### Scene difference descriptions
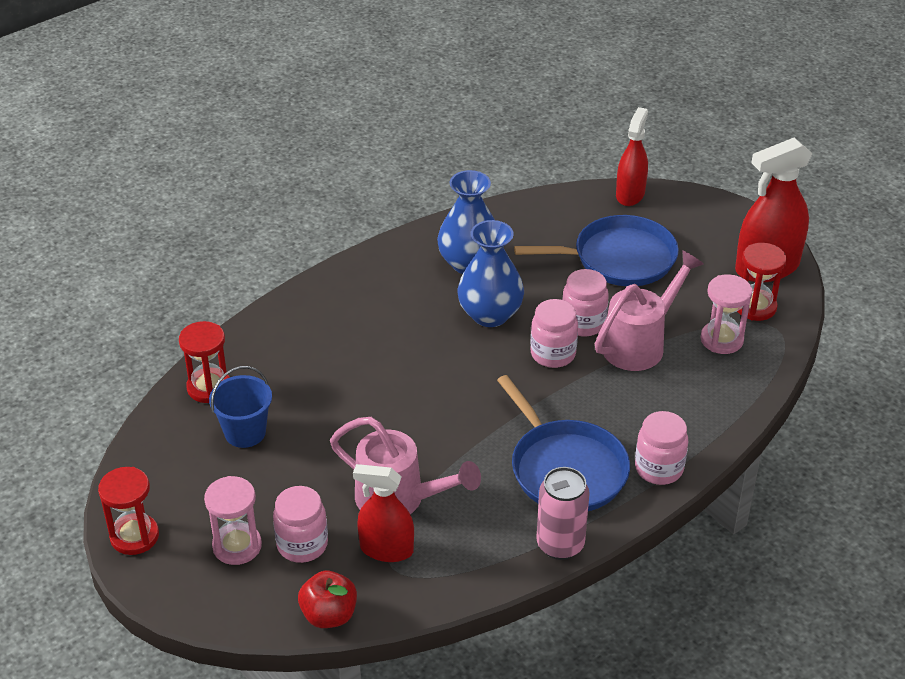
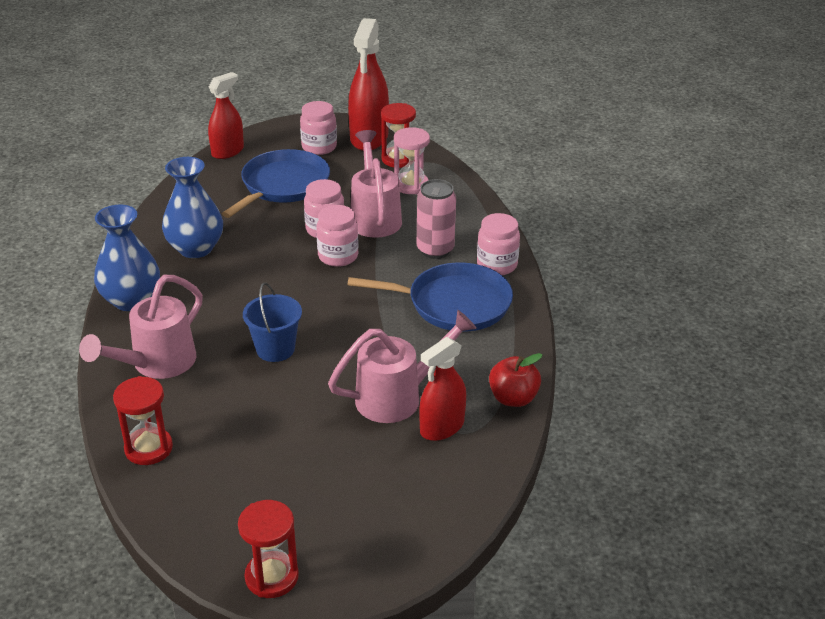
camera: 55 degrees left, 5 degrees down
(237, 546) = (352, 513): pink hourglass -> none
(245, 432) = (228, 450): blue bucket -> blue bucket (275, 349)
(302, 544) = (390, 472): pink jar -> pink jar (319, 147)
(304, 333) = (156, 364): none -> pink watering can
(329, 615) = (479, 490): red apple -> red apple (513, 398)
(490, 314) = (262, 264): blue vase -> blue vase (131, 300)
(560, 545) = (522, 340): pink can -> pink can (435, 250)
(630, 194) = (227, 151): red spray bottle -> red spray bottle turned 75 degrees clockwise

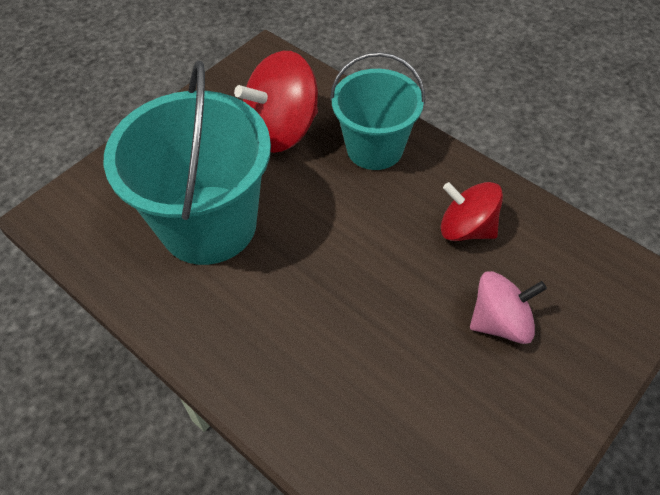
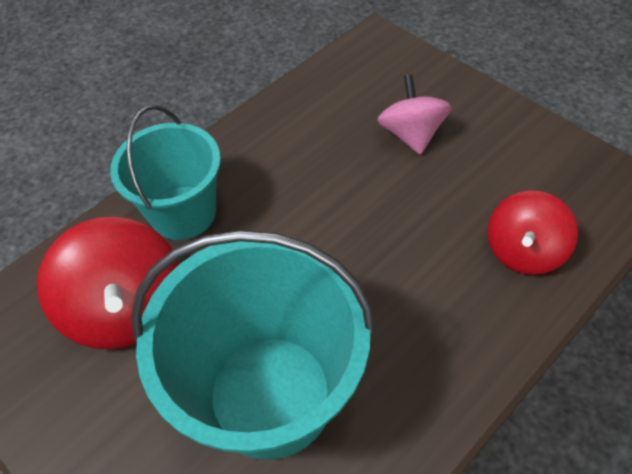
camera: 85 degrees left, 0 degrees up
(466, 228) = (306, 146): red spinning top -> red spinning top (523, 251)

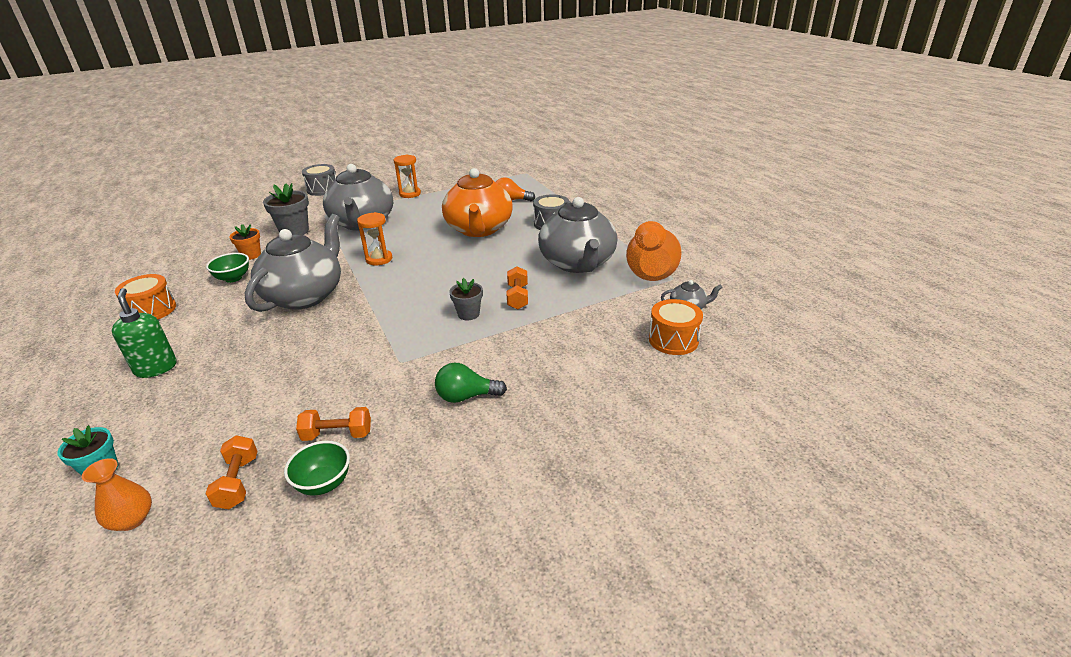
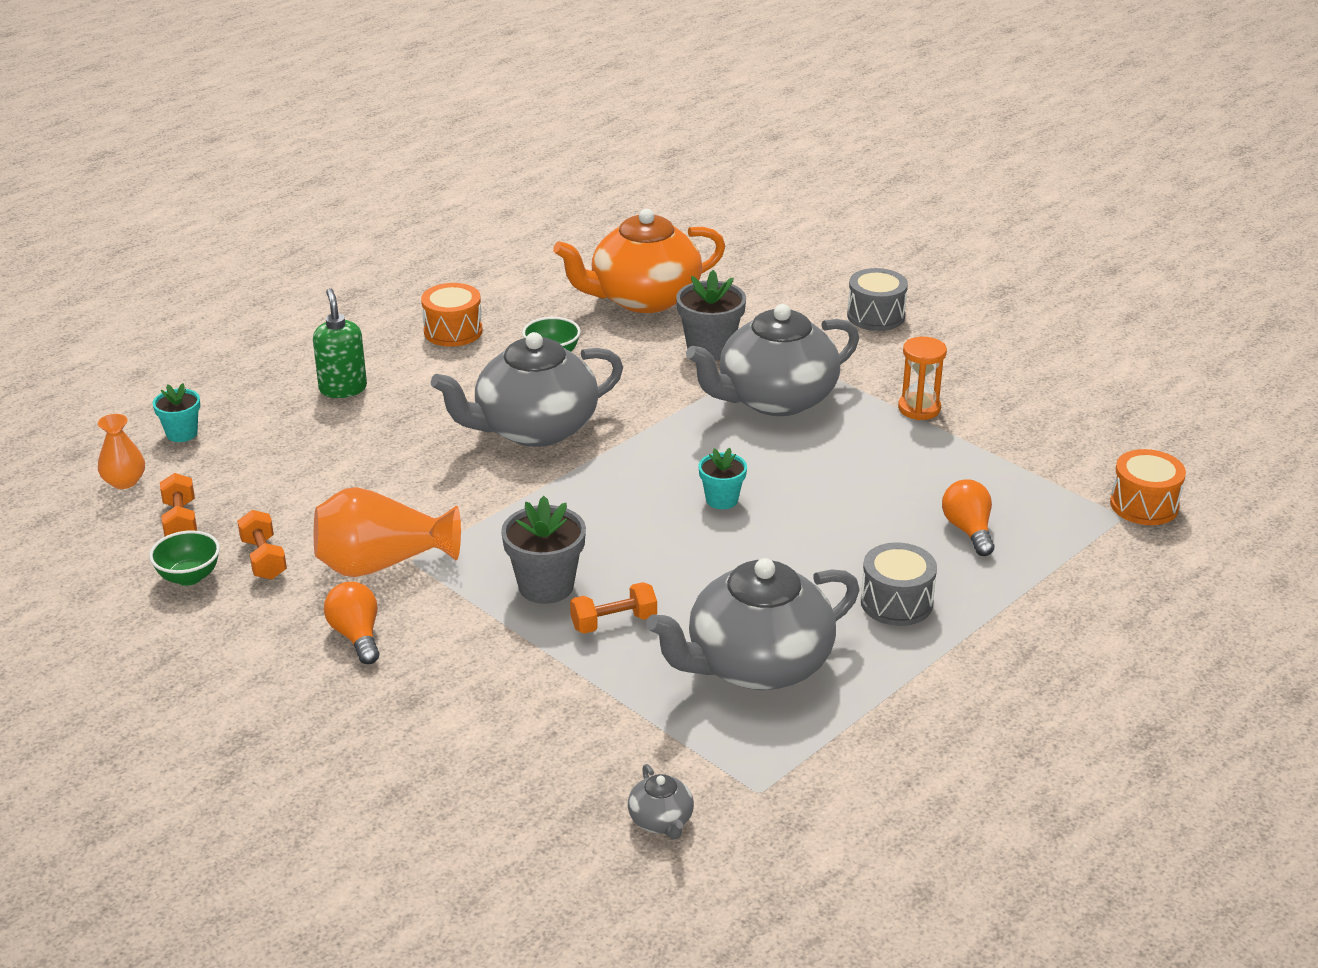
camera: 70 degrees right, 0 degrees up
(156, 368) = (343, 388): green soap dispenser -> green soap dispenser turned 60 degrees counterclockwise
(238, 482) = (180, 521): orange dumbbell -> orange dumbbell turned 75 degrees counterclockwise
(251, 255) = (620, 342): orange flower pot -> none
(305, 295) = (534, 429): grey teapot -> grey teapot turned 150 degrees clockwise
(379, 259) = (665, 455): orange hourglass -> none
(435, 250) = (722, 500): none -> turquoise flower pot
(466, 396) = (356, 636): green light bulb -> orange light bulb
(468, 314) = (546, 586): grey flower pot -> grey flower pot, size x1.61
(479, 229) = (823, 524): orange teapot -> orange teapot (643, 298)
(650, 270) = (775, 759): orange vase -> orange vase (382, 564)
(673, 340) = (555, 813): orange drum -> orange drum (1144, 505)

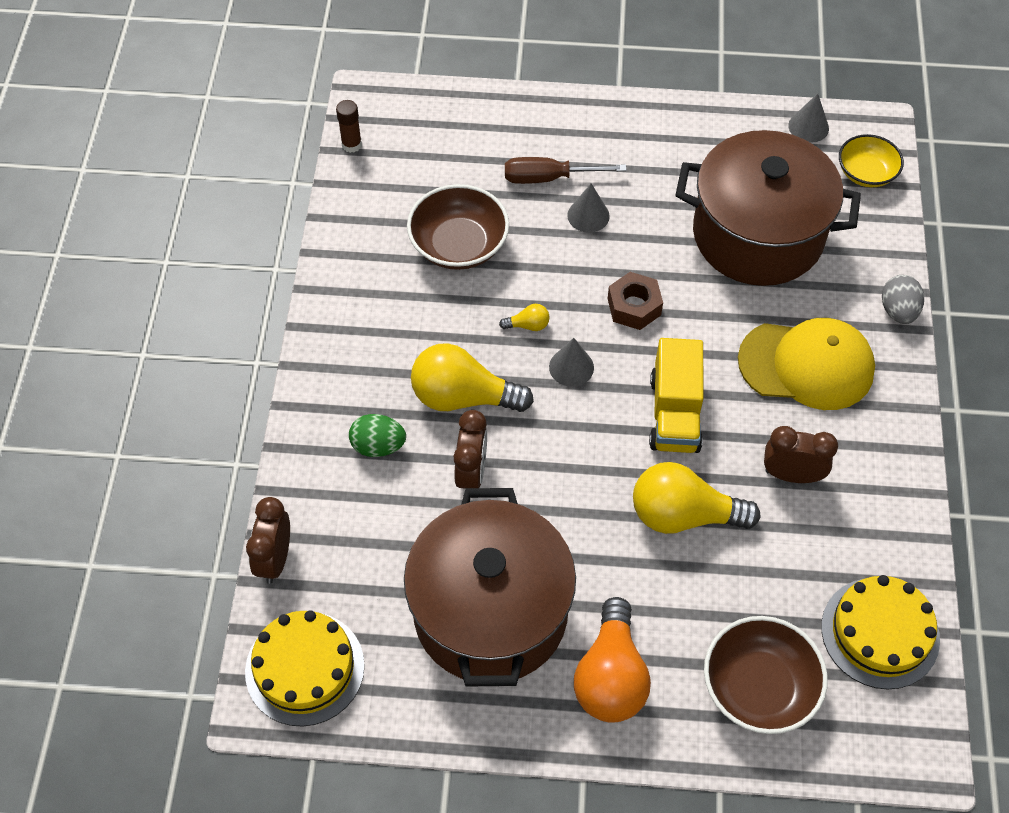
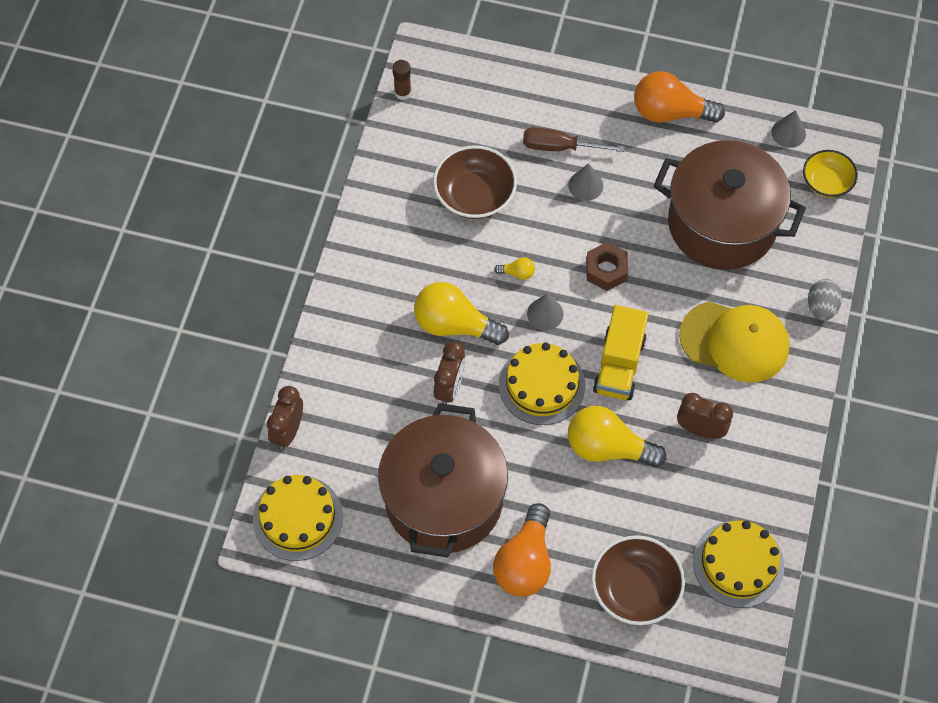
camera: 10 degrees right, 5 degrees up
(378, 446) = (381, 354): green egg -> none
(585, 452) = (542, 385): none -> yellow cake
(668, 123) = (670, 112): none -> orange light bulb

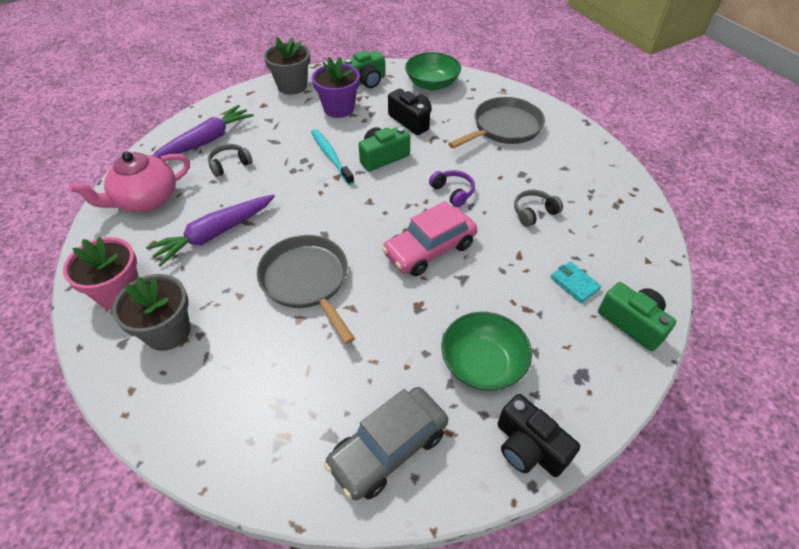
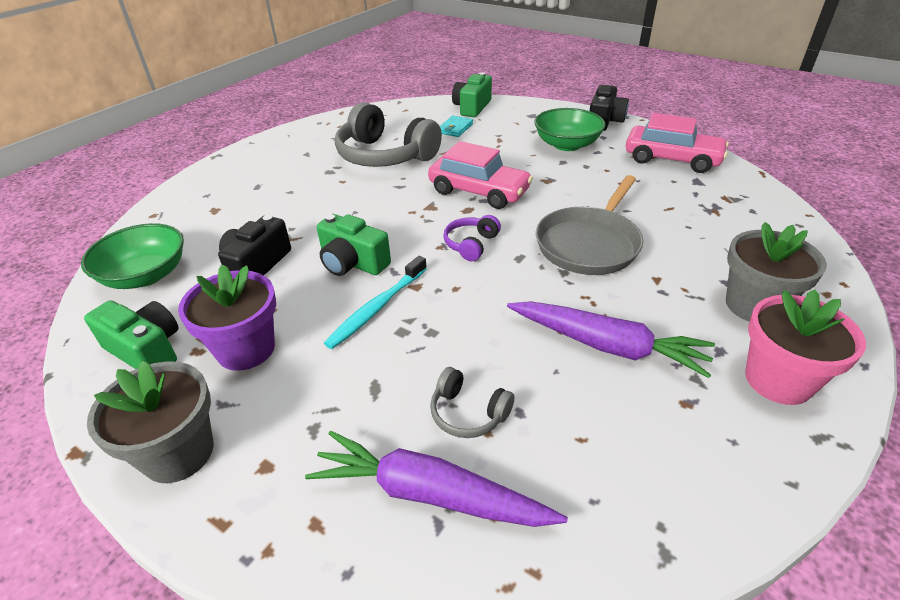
camera: 115 degrees left, 10 degrees down
(146, 200) = (632, 478): pink teapot -> none
(388, 448) = (672, 159): grey car -> pink car
(453, 192) = (386, 200): purple headphones -> purple headphones (471, 244)
(504, 127) = (246, 197): grey pan -> none
(534, 212) = (385, 156): grey headphones -> grey headphones, size x2.18

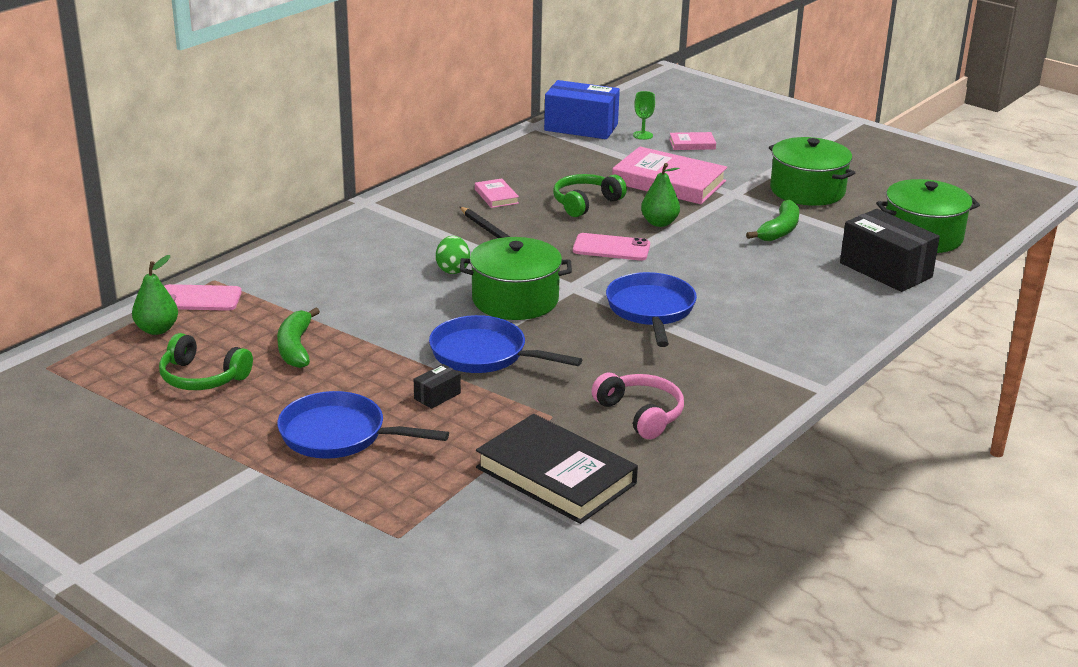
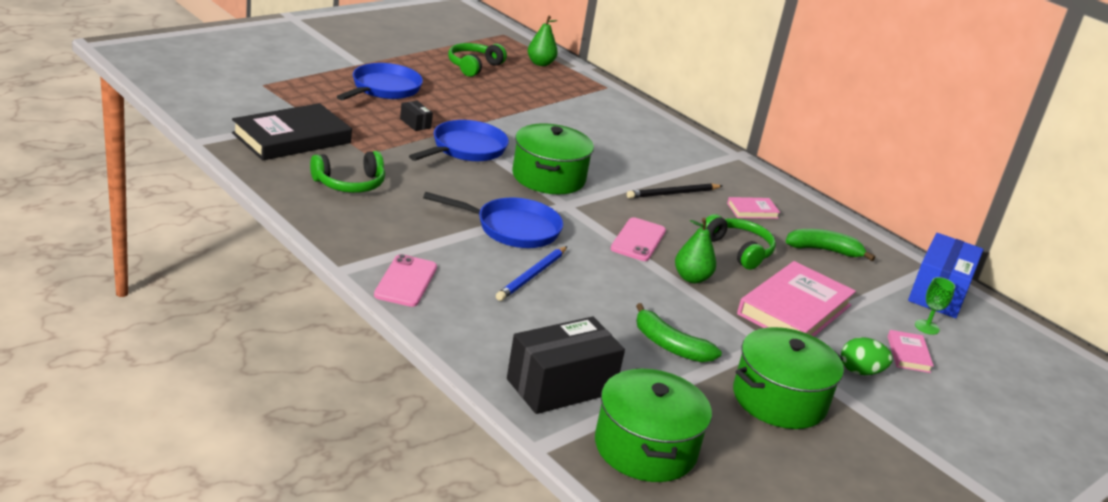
camera: 95 degrees right, 0 degrees up
(198, 299) = (579, 79): pink phone -> pink phone (406, 281)
(295, 347) = (501, 95): green banana -> green banana (824, 250)
(453, 269) = (607, 165): green egg -> green egg (860, 371)
(640, 414) = (350, 183): pink headphones -> green headphones
(731, 293) = (532, 276): none -> blue pencil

### WORK REQUEST
Each line that includes the word "vase" counts once; report how many such lines the entries have, and nothing else.

### EXERCISE SOLUTION
2